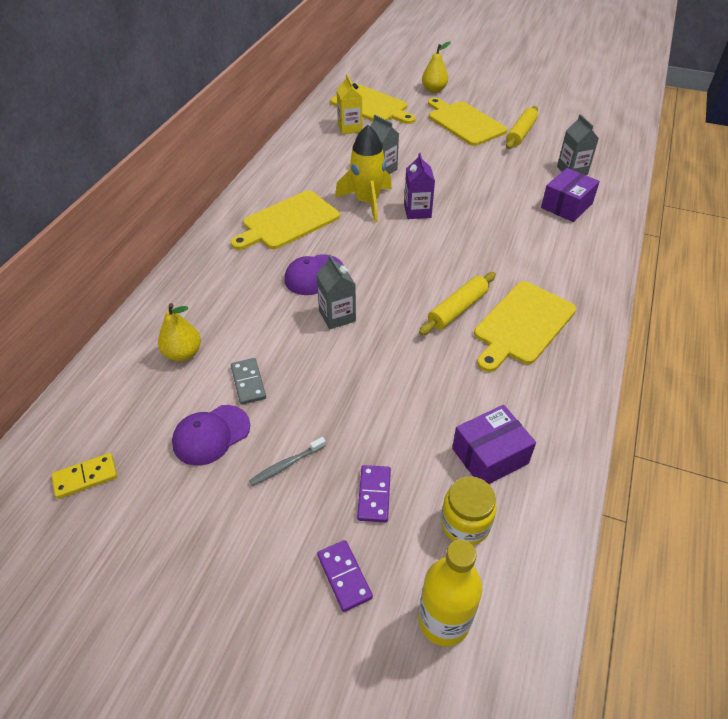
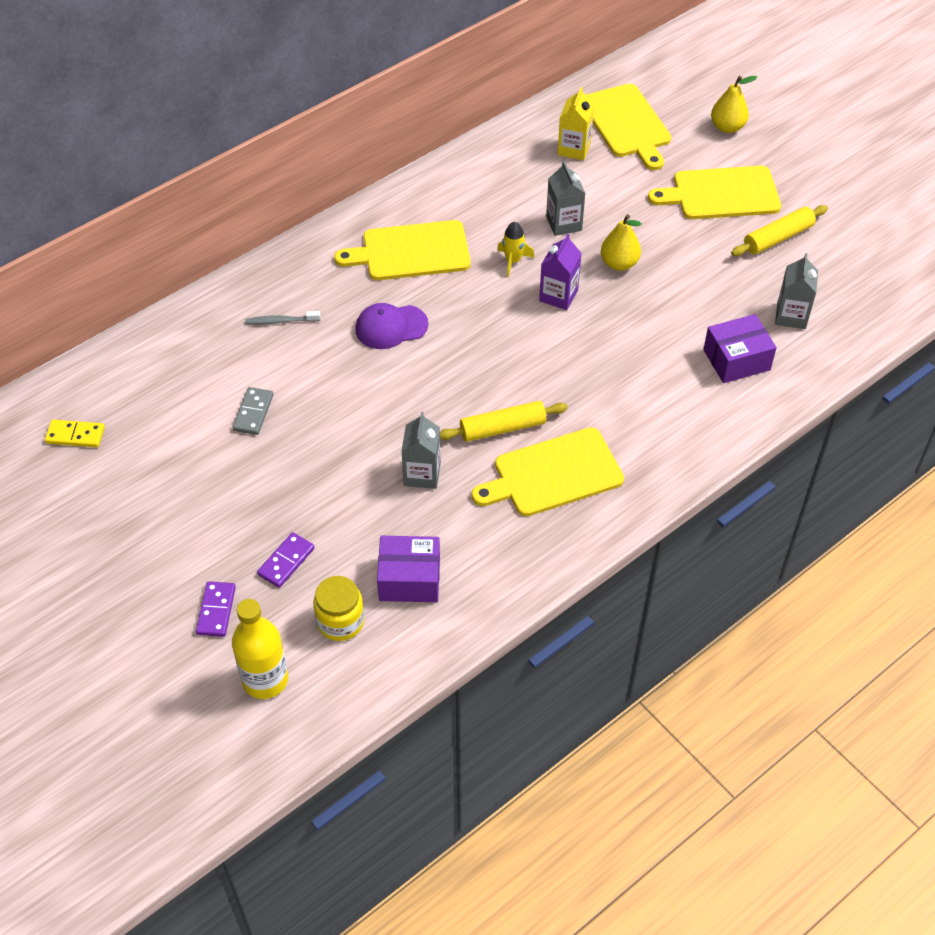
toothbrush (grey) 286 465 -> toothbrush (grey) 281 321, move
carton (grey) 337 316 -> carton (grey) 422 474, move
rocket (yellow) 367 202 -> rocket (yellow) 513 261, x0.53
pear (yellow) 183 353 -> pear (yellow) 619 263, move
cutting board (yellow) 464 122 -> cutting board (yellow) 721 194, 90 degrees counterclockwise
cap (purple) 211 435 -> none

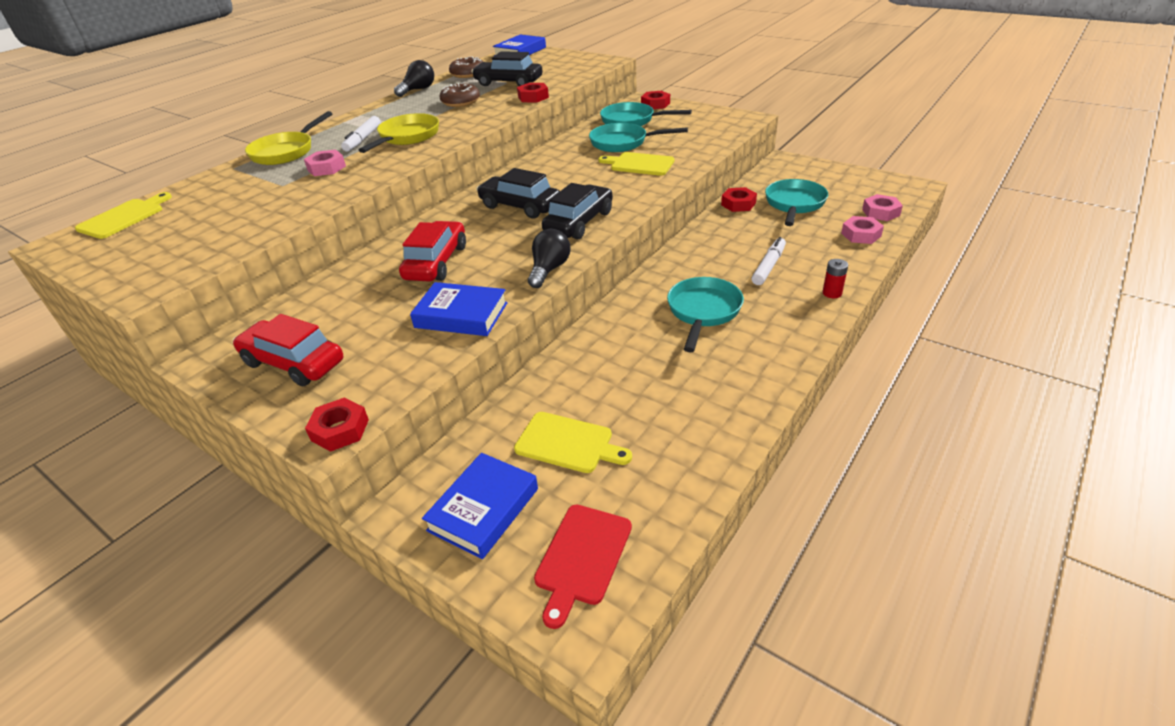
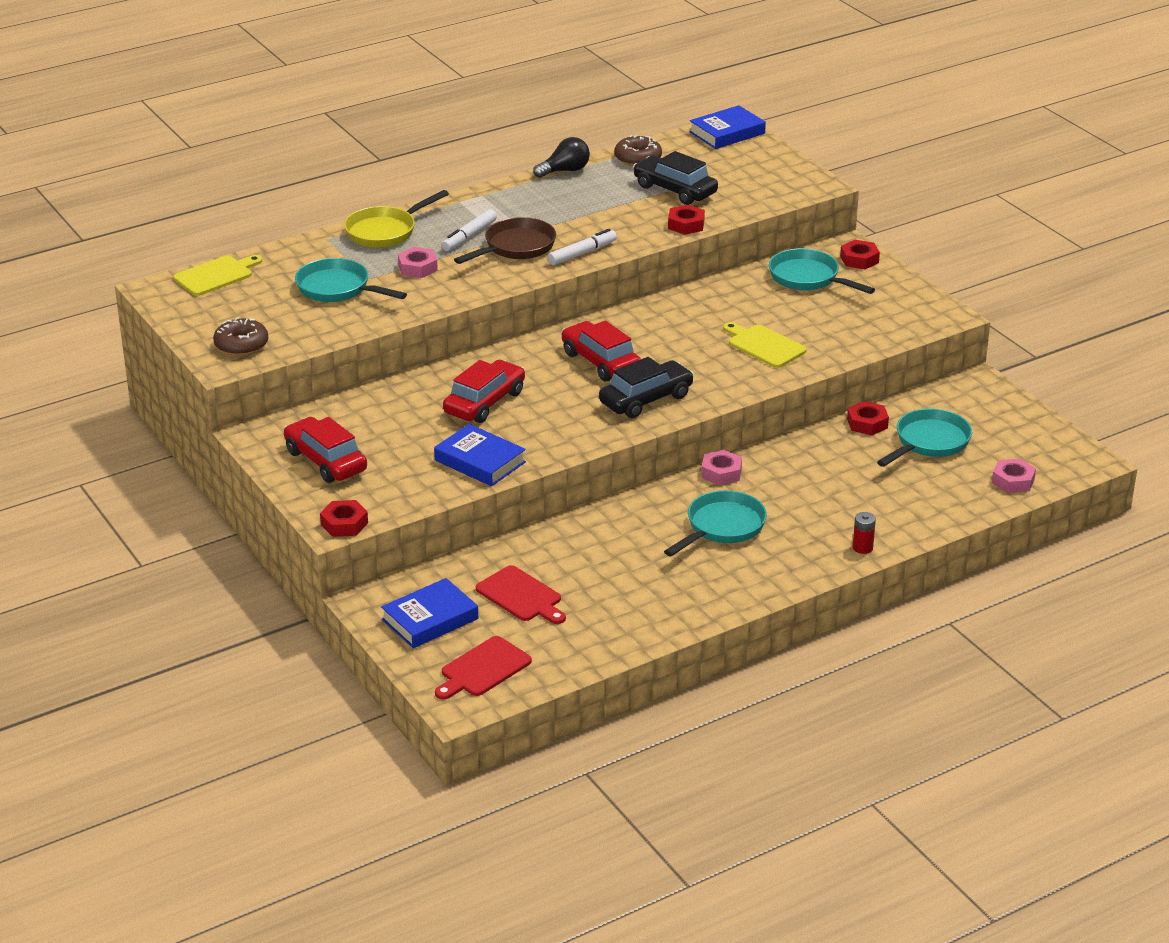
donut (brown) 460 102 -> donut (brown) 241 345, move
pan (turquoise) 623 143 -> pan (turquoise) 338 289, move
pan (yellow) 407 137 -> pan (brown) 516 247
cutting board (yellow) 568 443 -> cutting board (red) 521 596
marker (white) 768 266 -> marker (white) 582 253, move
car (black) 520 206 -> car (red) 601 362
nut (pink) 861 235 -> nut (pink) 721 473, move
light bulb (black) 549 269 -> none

...

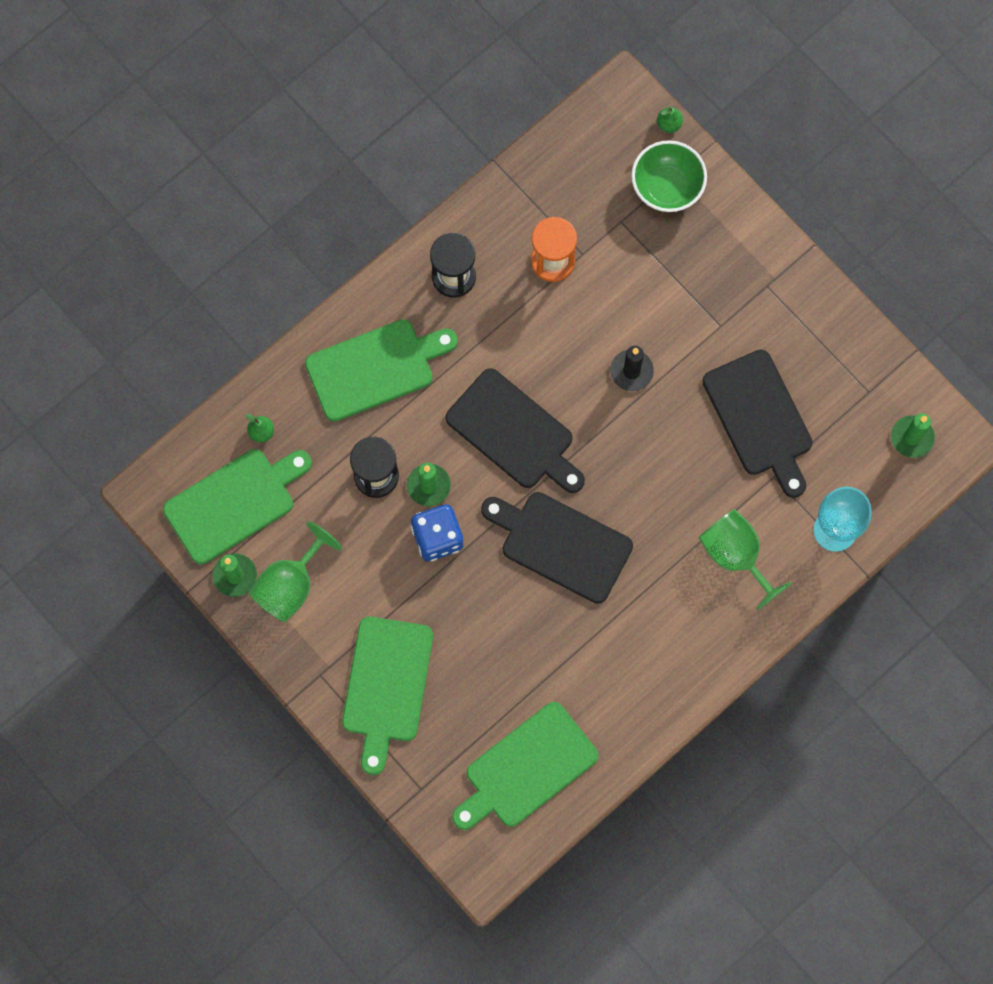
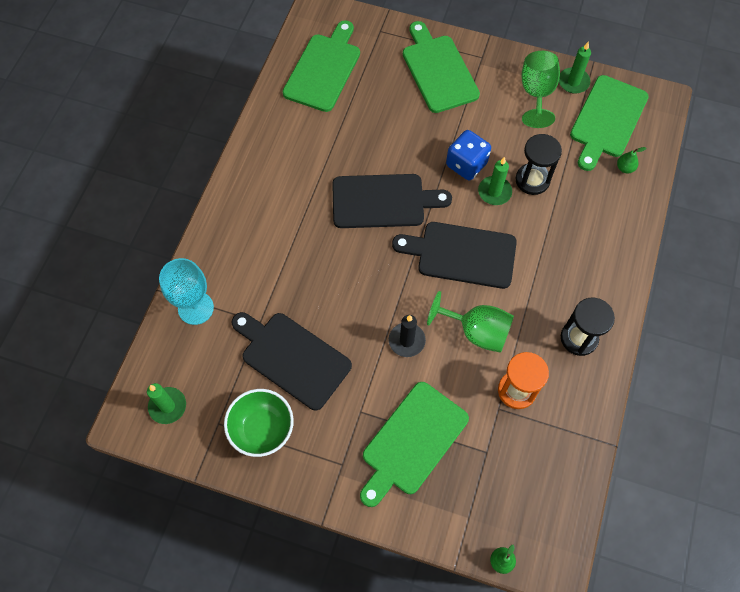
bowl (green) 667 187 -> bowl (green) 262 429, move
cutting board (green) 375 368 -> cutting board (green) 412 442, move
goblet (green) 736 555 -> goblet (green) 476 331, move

...

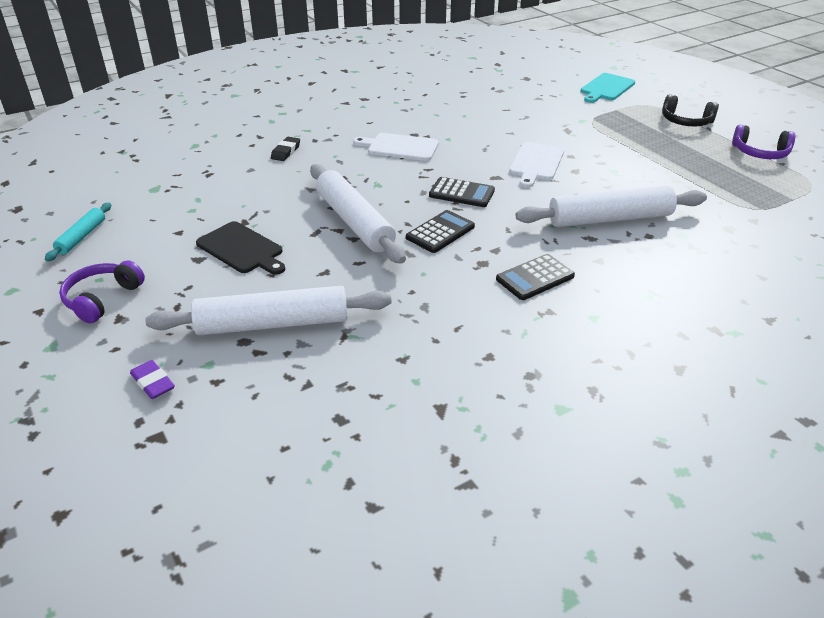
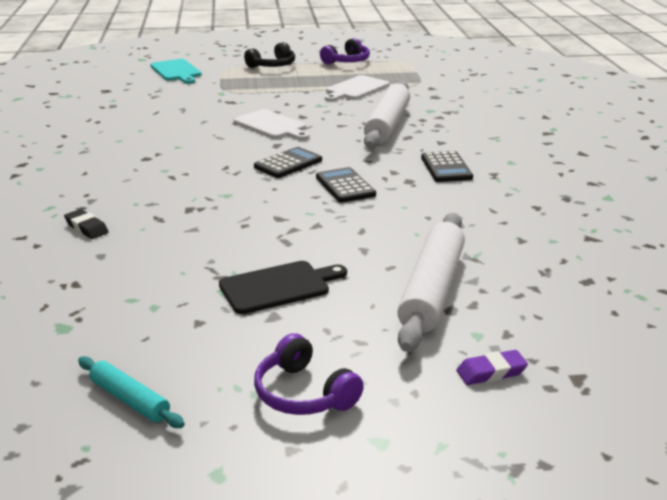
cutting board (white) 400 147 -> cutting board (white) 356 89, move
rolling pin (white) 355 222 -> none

* _WHAT IS NEEDED_
An exact, complete copy of the lines above from the one with "toothbrush (grey) 286" through the one with "cutting board (yellow) 464" is the whole answer.

* _RESULT OF THE EXERCISE_
toothbrush (grey) 286 465 -> toothbrush (grey) 281 321, move
carton (grey) 337 316 -> carton (grey) 422 474, move
rocket (yellow) 367 202 -> rocket (yellow) 513 261, x0.53
pear (yellow) 183 353 -> pear (yellow) 619 263, move
cutting board (yellow) 464 122 -> cutting board (yellow) 721 194, 90 degrees counterclockwise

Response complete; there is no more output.